* ACTIVITY: What's needed is a word-for-word retyping of the entries below, pictures omitted.

-- DATA SHOWN follows --

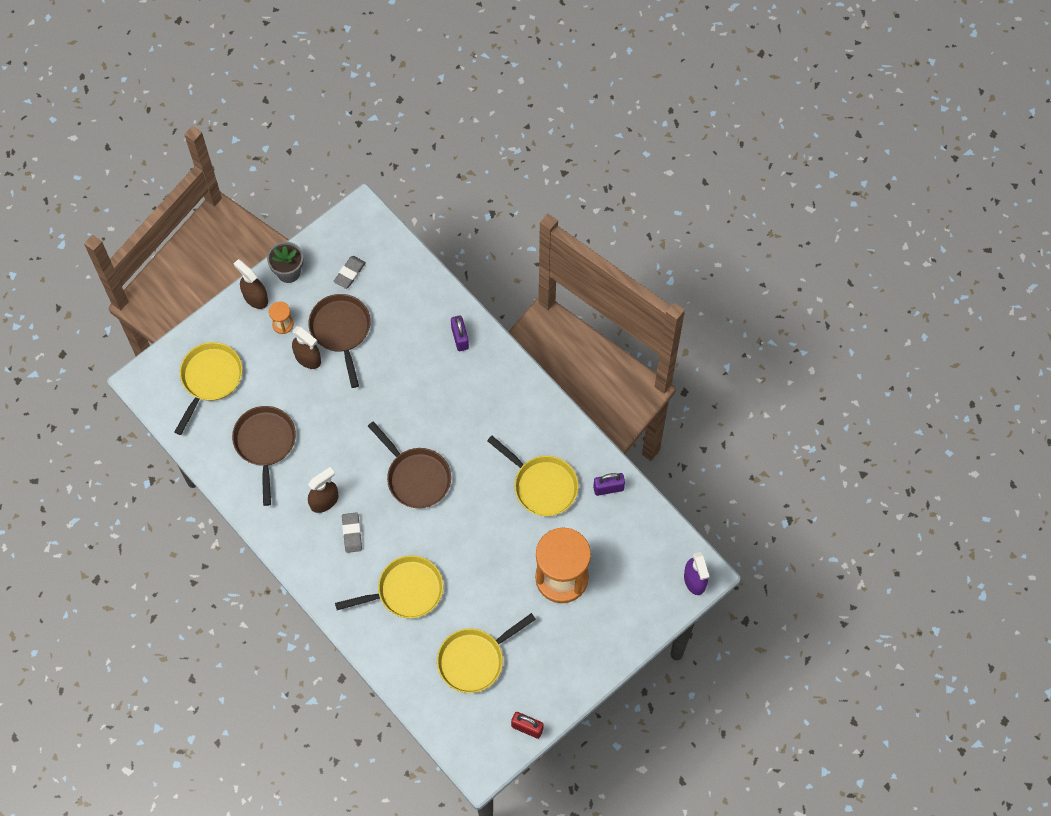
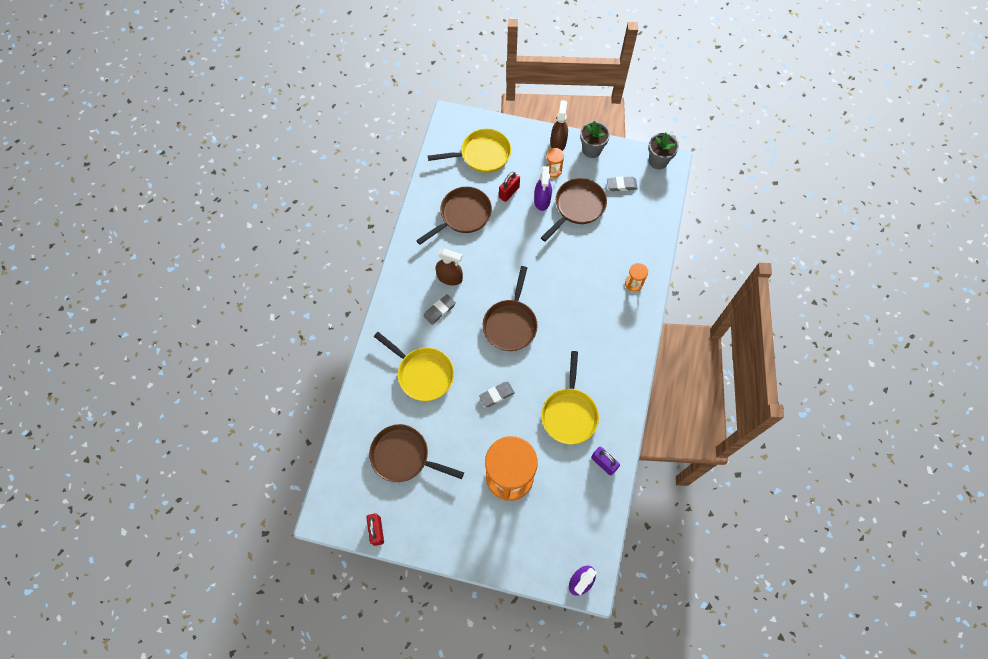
camera: 55 degrees right, 0 degrees up
(274, 383) = (509, 192): none -> red padlock
(308, 358) = (542, 200): brown spray bottle -> purple spray bottle
(350, 221) = (658, 161): none -> grey flower pot
(460, 338) = (633, 283): purple padlock -> orange hourglass
(474, 660) = (404, 456): yellow pan -> brown pan
(477, 537) = (496, 395): none -> grey eraser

-- DATA SHOWN concluded --

* ANSWER TO THE PROBLEM:
camera: 55 degrees right, 0 degrees up
(274, 383) = (509, 192): none -> red padlock
(308, 358) = (542, 200): brown spray bottle -> purple spray bottle
(350, 221) = (658, 161): none -> grey flower pot
(460, 338) = (633, 283): purple padlock -> orange hourglass
(474, 660) = (404, 456): yellow pan -> brown pan
(477, 537) = (496, 395): none -> grey eraser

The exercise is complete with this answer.